• ENTRIES PROVIDED
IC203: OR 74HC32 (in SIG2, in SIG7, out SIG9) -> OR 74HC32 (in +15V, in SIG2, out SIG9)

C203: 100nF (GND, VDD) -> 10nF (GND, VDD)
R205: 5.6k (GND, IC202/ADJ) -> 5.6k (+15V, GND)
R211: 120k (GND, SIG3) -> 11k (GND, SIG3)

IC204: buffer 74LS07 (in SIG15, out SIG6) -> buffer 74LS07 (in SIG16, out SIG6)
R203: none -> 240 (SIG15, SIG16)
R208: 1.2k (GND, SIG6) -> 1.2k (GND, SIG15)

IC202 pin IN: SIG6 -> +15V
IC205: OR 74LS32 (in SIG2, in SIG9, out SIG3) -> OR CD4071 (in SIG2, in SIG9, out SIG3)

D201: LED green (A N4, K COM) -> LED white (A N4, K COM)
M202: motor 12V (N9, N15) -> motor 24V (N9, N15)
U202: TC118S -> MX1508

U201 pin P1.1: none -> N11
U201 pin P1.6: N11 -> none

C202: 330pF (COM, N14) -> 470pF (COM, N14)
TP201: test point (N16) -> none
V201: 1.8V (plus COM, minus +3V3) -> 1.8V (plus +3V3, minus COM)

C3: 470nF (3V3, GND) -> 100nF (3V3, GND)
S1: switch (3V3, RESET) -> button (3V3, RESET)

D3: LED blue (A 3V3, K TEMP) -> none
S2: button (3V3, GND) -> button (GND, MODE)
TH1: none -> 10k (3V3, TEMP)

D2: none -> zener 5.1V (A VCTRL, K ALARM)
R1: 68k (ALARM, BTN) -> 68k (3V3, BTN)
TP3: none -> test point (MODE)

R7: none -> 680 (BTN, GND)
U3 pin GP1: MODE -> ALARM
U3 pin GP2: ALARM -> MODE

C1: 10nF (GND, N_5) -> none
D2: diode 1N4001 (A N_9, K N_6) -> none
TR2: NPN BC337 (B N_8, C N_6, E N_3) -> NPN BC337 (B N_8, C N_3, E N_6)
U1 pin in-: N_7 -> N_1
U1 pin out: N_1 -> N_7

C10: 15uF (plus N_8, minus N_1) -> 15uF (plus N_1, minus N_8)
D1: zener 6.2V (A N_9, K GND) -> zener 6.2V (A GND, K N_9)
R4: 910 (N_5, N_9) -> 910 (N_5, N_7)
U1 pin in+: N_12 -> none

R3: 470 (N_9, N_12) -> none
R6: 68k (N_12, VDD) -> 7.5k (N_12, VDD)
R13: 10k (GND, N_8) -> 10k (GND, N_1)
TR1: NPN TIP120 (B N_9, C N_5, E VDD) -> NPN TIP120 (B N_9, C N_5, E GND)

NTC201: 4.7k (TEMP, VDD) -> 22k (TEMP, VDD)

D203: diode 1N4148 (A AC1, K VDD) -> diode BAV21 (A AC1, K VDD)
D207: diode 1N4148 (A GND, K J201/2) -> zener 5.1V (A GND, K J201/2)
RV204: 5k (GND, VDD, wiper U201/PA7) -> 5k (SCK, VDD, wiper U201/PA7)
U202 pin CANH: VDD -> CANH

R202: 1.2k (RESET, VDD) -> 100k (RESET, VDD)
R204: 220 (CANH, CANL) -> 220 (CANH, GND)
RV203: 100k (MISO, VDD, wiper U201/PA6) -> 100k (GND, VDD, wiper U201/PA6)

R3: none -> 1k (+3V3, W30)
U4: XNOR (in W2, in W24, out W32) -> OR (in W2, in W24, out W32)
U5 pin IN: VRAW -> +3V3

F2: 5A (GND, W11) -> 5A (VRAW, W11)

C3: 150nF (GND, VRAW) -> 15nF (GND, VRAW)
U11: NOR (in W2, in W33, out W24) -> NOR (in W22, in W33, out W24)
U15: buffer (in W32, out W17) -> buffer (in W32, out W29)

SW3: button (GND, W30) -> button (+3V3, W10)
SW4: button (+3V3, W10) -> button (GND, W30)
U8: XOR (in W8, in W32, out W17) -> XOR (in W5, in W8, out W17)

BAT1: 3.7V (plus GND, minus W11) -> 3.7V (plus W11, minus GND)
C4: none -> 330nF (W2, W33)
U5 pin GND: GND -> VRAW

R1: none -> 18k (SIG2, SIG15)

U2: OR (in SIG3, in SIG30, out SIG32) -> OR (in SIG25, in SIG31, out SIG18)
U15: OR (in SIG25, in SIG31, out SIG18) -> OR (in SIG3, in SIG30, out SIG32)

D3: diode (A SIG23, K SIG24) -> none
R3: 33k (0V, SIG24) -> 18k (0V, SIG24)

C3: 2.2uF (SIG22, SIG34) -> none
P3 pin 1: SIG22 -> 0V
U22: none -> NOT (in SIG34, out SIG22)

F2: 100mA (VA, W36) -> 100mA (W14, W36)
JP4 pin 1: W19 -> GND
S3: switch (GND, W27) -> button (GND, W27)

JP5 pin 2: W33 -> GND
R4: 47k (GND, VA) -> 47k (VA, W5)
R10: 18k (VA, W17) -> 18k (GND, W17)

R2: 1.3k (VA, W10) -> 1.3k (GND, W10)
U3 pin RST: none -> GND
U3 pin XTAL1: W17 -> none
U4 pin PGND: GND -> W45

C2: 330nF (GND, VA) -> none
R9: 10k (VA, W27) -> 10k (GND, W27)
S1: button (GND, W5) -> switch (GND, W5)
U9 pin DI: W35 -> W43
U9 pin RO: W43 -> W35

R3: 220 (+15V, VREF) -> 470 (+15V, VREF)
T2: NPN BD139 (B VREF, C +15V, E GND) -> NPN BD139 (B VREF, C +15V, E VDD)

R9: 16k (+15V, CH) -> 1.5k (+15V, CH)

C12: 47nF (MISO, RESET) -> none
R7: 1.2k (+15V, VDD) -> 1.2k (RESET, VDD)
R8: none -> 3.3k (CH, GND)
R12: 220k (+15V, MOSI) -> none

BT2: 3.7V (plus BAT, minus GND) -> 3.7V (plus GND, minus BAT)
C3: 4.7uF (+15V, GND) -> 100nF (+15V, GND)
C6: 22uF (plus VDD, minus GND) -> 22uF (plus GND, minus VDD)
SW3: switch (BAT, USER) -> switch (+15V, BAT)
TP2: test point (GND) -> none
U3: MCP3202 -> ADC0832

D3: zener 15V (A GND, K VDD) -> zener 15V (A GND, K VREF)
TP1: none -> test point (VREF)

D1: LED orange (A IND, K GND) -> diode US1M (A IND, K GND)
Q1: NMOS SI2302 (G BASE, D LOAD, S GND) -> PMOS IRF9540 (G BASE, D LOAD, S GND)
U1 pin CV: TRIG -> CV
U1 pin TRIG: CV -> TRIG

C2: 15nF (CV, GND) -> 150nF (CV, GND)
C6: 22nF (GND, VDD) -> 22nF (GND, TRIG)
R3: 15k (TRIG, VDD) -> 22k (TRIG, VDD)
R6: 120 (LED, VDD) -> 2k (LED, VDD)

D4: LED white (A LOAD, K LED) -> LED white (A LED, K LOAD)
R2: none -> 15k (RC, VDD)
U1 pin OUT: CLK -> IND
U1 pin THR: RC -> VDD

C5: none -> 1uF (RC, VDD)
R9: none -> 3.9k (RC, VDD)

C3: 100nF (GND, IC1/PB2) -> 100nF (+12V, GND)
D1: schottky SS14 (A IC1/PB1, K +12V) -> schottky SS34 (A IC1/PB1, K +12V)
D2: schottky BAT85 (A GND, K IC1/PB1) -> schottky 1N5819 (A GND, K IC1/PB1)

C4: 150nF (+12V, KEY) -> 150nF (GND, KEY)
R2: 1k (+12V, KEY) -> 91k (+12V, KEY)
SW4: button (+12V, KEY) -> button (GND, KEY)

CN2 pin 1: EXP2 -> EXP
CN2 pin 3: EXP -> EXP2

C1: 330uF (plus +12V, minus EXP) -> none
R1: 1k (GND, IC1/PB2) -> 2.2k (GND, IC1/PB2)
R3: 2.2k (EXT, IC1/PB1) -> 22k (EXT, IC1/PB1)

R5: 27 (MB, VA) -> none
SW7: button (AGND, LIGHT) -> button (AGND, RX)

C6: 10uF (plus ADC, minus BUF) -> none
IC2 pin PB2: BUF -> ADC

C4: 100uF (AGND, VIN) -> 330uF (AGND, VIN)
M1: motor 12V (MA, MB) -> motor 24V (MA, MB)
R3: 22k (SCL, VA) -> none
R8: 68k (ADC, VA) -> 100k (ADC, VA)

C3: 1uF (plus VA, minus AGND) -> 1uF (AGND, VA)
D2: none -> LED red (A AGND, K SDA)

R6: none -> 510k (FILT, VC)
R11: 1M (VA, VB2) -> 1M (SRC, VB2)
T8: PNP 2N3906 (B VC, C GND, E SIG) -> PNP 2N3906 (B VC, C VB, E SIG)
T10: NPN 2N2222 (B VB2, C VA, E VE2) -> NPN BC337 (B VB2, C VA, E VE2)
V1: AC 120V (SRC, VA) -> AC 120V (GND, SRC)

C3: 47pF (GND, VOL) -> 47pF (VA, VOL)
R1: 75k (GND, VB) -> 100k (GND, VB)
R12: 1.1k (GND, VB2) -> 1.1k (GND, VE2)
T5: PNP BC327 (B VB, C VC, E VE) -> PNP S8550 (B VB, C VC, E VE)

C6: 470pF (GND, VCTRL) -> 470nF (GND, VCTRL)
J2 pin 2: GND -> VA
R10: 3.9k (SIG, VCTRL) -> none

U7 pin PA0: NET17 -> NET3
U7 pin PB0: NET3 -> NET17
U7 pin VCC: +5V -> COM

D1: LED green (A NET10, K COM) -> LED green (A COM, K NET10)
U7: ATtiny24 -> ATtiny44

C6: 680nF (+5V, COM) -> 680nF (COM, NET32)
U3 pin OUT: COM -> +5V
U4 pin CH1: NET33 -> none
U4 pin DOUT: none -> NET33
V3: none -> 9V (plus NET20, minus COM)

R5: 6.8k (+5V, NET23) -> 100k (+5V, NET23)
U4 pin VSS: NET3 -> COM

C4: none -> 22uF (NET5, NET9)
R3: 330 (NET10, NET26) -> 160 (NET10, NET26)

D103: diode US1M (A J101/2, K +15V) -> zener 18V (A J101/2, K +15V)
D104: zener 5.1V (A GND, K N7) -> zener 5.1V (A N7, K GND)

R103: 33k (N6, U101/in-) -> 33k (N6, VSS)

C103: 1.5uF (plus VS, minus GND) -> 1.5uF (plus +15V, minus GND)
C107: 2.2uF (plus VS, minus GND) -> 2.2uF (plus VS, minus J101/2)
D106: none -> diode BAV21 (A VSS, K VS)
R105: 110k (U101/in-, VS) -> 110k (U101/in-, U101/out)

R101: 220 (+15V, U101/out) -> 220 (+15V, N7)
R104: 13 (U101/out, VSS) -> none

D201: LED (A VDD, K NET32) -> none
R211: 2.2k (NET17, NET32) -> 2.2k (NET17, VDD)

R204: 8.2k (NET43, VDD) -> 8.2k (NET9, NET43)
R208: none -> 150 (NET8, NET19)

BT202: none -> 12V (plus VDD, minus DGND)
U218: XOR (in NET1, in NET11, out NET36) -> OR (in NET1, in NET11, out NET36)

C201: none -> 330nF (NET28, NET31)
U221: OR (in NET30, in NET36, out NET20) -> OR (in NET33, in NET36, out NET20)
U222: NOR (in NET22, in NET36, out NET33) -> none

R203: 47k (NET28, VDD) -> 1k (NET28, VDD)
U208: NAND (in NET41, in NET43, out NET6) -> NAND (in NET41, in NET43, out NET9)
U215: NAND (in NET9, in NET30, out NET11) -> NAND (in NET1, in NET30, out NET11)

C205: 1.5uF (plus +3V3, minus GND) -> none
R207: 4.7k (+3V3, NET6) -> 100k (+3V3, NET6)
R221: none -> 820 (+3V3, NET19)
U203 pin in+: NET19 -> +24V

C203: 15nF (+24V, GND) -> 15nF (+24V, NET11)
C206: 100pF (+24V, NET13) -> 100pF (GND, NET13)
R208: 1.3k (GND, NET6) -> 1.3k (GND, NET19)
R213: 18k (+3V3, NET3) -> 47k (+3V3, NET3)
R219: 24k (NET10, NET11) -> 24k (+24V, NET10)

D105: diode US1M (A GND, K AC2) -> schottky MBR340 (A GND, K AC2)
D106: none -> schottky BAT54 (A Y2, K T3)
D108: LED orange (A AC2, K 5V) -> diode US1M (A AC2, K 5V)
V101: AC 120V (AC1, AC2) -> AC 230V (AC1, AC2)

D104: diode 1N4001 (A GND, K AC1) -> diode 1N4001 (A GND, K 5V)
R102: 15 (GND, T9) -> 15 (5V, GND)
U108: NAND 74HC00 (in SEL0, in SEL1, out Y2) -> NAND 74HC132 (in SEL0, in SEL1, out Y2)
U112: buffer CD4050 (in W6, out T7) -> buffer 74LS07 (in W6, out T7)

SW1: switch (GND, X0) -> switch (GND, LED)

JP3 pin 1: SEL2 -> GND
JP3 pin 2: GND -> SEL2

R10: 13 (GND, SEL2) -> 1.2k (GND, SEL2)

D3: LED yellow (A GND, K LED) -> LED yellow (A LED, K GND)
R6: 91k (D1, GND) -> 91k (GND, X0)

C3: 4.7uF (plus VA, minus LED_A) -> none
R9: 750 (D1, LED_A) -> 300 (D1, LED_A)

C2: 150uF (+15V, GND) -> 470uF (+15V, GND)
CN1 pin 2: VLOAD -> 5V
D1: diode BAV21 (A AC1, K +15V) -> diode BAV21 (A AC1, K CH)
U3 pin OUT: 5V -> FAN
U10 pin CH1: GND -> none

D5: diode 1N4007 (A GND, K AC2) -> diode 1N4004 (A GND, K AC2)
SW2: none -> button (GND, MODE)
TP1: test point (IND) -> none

• TASK OBJECTIVE
Please return exactly the lines from the first line of the material through the one with "IC205: OR 74LS32", and no lines after it.

• YOUR SOLUTION
IC203: OR 74HC32 (in SIG2, in SIG7, out SIG9) -> OR 74HC32 (in +15V, in SIG2, out SIG9)

C203: 100nF (GND, VDD) -> 10nF (GND, VDD)
R205: 5.6k (GND, IC202/ADJ) -> 5.6k (+15V, GND)
R211: 120k (GND, SIG3) -> 11k (GND, SIG3)

IC204: buffer 74LS07 (in SIG15, out SIG6) -> buffer 74LS07 (in SIG16, out SIG6)
R203: none -> 240 (SIG15, SIG16)
R208: 1.2k (GND, SIG6) -> 1.2k (GND, SIG15)

IC202 pin IN: SIG6 -> +15V
IC205: OR 74LS32 (in SIG2, in SIG9, out SIG3) -> OR CD4071 (in SIG2, in SIG9, out SIG3)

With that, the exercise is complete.